START THE RECORDS

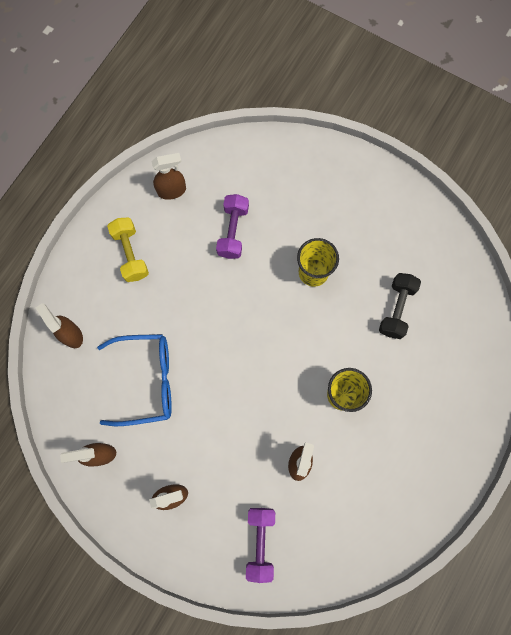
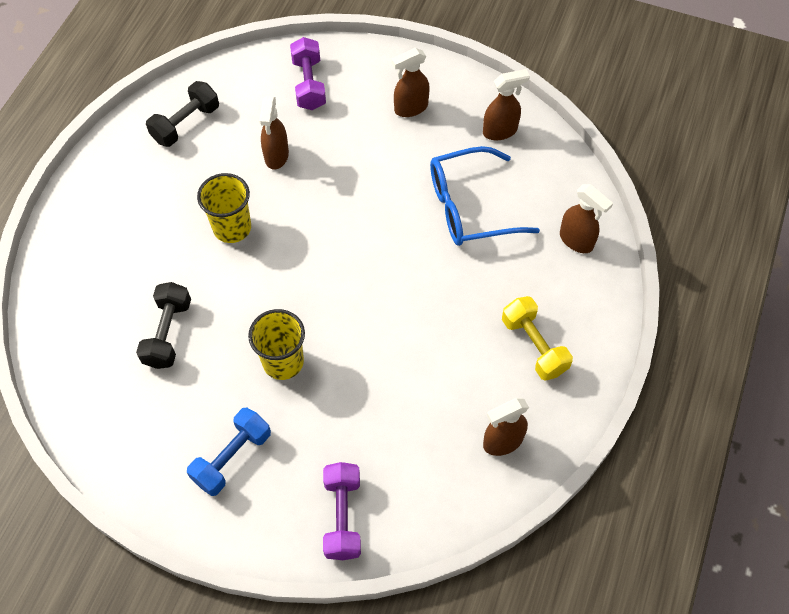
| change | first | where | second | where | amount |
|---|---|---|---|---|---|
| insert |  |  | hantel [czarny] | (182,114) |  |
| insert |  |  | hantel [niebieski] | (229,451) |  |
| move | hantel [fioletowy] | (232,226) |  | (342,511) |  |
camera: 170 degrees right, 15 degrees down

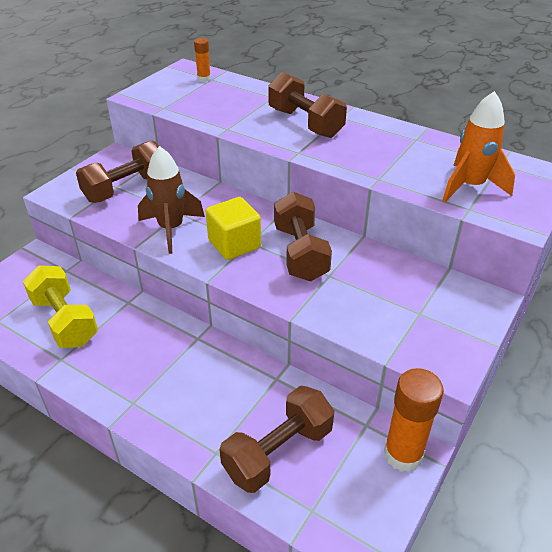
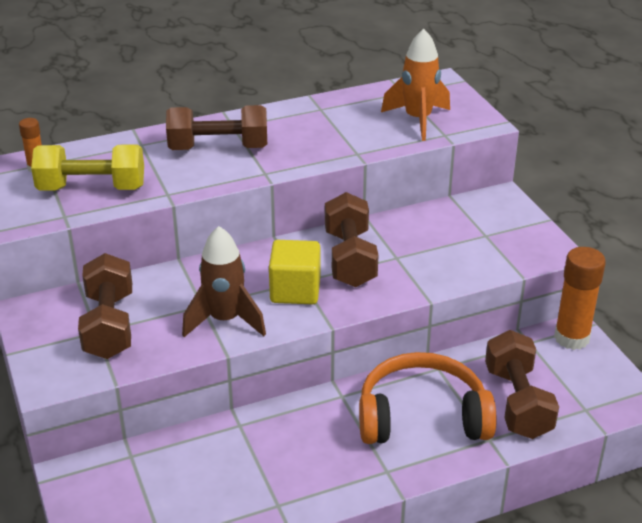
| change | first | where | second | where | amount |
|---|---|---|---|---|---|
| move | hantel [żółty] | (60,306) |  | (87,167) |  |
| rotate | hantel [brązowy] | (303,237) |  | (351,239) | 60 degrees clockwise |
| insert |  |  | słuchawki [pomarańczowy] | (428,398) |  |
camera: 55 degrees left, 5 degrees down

END THE RECORDS

- [EXERCISE AIM] Repeat word for word, leaving out the pictures, each line of the records from the line that holds "hantel [czarny] |" through the final one.

- [ANSWER TO THIS TASK]
| insert |  |  | hantel [czarny] | (182,114) |  |
| insert |  |  | hantel [niebieski] | (229,451) |  |
| move | hantel [fioletowy] | (232,226) |  | (342,511) |  |
camera: 170 degrees right, 15 degrees down

| change | first | where | second | where | amount |
|---|---|---|---|---|---|
| move | hantel [żółty] | (60,306) |  | (87,167) |  |
| rotate | hantel [brązowy] | (303,237) |  | (351,239) | 60 degrees clockwise |
| insert |  |  | słuchawki [pomarańczowy] | (428,398) |  |
camera: 55 degrees left, 5 degrees down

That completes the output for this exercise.